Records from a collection
┌──

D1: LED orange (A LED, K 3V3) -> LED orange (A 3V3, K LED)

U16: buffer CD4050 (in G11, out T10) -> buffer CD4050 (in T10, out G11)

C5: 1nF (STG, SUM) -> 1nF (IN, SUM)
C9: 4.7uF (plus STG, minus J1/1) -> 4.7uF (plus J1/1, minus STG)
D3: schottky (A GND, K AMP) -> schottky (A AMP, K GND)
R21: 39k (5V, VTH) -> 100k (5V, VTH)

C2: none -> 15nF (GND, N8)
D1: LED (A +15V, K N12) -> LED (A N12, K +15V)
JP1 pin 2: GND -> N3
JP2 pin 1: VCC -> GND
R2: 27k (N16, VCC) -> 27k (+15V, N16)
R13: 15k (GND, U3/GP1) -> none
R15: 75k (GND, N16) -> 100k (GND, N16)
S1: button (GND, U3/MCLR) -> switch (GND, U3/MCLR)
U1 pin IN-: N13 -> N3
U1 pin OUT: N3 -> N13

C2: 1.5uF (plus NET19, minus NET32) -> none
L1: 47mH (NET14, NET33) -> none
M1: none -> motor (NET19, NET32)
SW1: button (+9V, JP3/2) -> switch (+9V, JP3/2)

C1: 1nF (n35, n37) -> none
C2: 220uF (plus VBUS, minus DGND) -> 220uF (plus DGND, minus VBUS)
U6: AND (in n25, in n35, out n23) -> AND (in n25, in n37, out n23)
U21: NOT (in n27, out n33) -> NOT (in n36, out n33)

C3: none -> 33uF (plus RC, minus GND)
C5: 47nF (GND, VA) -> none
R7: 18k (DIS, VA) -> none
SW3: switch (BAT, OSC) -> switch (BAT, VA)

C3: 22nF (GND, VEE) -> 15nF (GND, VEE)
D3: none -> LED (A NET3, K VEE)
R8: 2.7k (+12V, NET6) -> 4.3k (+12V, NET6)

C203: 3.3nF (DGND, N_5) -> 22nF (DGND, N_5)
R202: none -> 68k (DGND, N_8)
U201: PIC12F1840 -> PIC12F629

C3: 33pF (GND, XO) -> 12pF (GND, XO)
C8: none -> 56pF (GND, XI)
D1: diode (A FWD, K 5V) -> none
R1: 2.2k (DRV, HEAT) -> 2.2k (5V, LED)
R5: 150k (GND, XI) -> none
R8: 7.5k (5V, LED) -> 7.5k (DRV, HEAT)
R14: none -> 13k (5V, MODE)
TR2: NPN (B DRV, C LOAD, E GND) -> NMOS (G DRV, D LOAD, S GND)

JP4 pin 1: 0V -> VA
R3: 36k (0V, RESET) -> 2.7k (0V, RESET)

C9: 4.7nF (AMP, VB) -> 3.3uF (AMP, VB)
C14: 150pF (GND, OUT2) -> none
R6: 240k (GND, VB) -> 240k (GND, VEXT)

└──

> **Exercise brief**
Look above for the line holding "C1: 1nF (n35, n37) -> none", then set down exactly that line and every line after it up to and including the line holding "C3: 22nF (GND, VEE) -> 15nF (GND, VEE)", with nothing else.

> **Reply**
C1: 1nF (n35, n37) -> none
C2: 220uF (plus VBUS, minus DGND) -> 220uF (plus DGND, minus VBUS)
U6: AND (in n25, in n35, out n23) -> AND (in n25, in n37, out n23)
U21: NOT (in n27, out n33) -> NOT (in n36, out n33)

C3: none -> 33uF (plus RC, minus GND)
C5: 47nF (GND, VA) -> none
R7: 18k (DIS, VA) -> none
SW3: switch (BAT, OSC) -> switch (BAT, VA)

C3: 22nF (GND, VEE) -> 15nF (GND, VEE)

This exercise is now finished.